TASK GOAL
Reproduce the data, keeping every word exactly as it is.

(Before-and-after change data)
▬▬▬

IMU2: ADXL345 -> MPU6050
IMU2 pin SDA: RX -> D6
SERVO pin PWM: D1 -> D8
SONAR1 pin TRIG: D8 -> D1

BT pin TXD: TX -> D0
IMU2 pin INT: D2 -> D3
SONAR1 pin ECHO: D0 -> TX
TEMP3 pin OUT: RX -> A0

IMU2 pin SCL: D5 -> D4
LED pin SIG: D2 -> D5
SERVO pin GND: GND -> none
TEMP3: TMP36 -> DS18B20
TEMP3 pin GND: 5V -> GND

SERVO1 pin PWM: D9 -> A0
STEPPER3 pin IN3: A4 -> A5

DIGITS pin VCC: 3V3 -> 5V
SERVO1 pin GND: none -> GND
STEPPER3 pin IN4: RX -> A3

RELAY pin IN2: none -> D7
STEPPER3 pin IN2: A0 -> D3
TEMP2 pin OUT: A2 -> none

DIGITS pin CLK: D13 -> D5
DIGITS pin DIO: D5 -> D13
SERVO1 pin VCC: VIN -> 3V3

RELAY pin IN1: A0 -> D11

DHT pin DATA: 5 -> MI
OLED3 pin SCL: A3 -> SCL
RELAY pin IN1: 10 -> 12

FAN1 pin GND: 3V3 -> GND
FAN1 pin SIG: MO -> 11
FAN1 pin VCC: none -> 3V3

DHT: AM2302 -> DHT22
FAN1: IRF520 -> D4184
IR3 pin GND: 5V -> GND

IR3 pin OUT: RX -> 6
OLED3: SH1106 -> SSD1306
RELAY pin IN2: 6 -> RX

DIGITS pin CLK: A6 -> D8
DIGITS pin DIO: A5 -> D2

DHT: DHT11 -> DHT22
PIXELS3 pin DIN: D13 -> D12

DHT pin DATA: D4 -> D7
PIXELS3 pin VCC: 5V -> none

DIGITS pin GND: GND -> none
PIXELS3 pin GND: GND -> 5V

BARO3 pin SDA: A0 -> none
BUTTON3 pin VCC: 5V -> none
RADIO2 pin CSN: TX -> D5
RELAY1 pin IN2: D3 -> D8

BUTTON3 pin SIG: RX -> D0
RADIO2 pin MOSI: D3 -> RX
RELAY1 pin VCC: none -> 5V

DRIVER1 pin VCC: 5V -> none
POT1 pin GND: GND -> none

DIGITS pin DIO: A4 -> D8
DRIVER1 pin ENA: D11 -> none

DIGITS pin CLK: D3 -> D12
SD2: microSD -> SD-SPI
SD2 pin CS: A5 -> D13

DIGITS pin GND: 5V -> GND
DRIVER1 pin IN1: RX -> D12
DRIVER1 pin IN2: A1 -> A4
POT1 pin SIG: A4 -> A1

▬▬▬

PROBLEM SOLUTION
IMU2: ADXL345 -> MPU6050
IMU2 pin SDA: RX -> D6
SERVO pin PWM: D1 -> D8
SONAR1 pin TRIG: D8 -> D1

BT pin TXD: TX -> D0
IMU2 pin INT: D2 -> D3
SONAR1 pin ECHO: D0 -> TX
TEMP3 pin OUT: RX -> A0

IMU2 pin SCL: D5 -> D4
LED pin SIG: D2 -> D5
SERVO pin GND: GND -> none
TEMP3: TMP36 -> DS18B20
TEMP3 pin GND: 5V -> GND

SERVO1 pin PWM: D9 -> A0
STEPPER3 pin IN3: A4 -> A5

DIGITS pin VCC: 3V3 -> 5V
SERVO1 pin GND: none -> GND
STEPPER3 pin IN4: RX -> A3

RELAY pin IN2: none -> D7
STEPPER3 pin IN2: A0 -> D3
TEMP2 pin OUT: A2 -> none

DIGITS pin CLK: D13 -> D5
DIGITS pin DIO: D5 -> D13
SERVO1 pin VCC: VIN -> 3V3

RELAY pin IN1: A0 -> D11

DHT pin DATA: 5 -> MI
OLED3 pin SCL: A3 -> SCL
RELAY pin IN1: 10 -> 12

FAN1 pin GND: 3V3 -> GND
FAN1 pin SIG: MO -> 11
FAN1 pin VCC: none -> 3V3

DHT: AM2302 -> DHT22
FAN1: IRF520 -> D4184
IR3 pin GND: 5V -> GND

IR3 pin OUT: RX -> 6
OLED3: SH1106 -> SSD1306
RELAY pin IN2: 6 -> RX

DIGITS pin CLK: A6 -> D8
DIGITS pin DIO: A5 -> D2

DHT: DHT11 -> DHT22
PIXELS3 pin DIN: D13 -> D12

DHT pin DATA: D4 -> D7
PIXELS3 pin VCC: 5V -> none

DIGITS pin GND: GND -> none
PIXELS3 pin GND: GND -> 5V

BARO3 pin SDA: A0 -> none
BUTTON3 pin VCC: 5V -> none
RADIO2 pin CSN: TX -> D5
RELAY1 pin IN2: D3 -> D8

BUTTON3 pin SIG: RX -> D0
RADIO2 pin MOSI: D3 -> RX
RELAY1 pin VCC: none -> 5V

DRIVER1 pin VCC: 5V -> none
POT1 pin GND: GND -> none

DIGITS pin DIO: A4 -> D8
DRIVER1 pin ENA: D11 -> none

DIGITS pin CLK: D3 -> D12
SD2: microSD -> SD-SPI
SD2 pin CS: A5 -> D13

DIGITS pin GND: 5V -> GND
DRIVER1 pin IN1: RX -> D12
DRIVER1 pin IN2: A1 -> A4
POT1 pin SIG: A4 -> A1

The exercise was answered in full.